EXERCISE DATA:
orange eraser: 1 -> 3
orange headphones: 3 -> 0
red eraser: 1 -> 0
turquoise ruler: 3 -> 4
* * *
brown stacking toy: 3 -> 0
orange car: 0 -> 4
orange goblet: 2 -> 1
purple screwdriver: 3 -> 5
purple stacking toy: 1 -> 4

TASK DESCRIPTION:
Which lines in the records above contain the word "orange"? Copy each one.

PROBLEM SOLUTION:
orange eraser: 1 -> 3
orange headphones: 3 -> 0
orange car: 0 -> 4
orange goblet: 2 -> 1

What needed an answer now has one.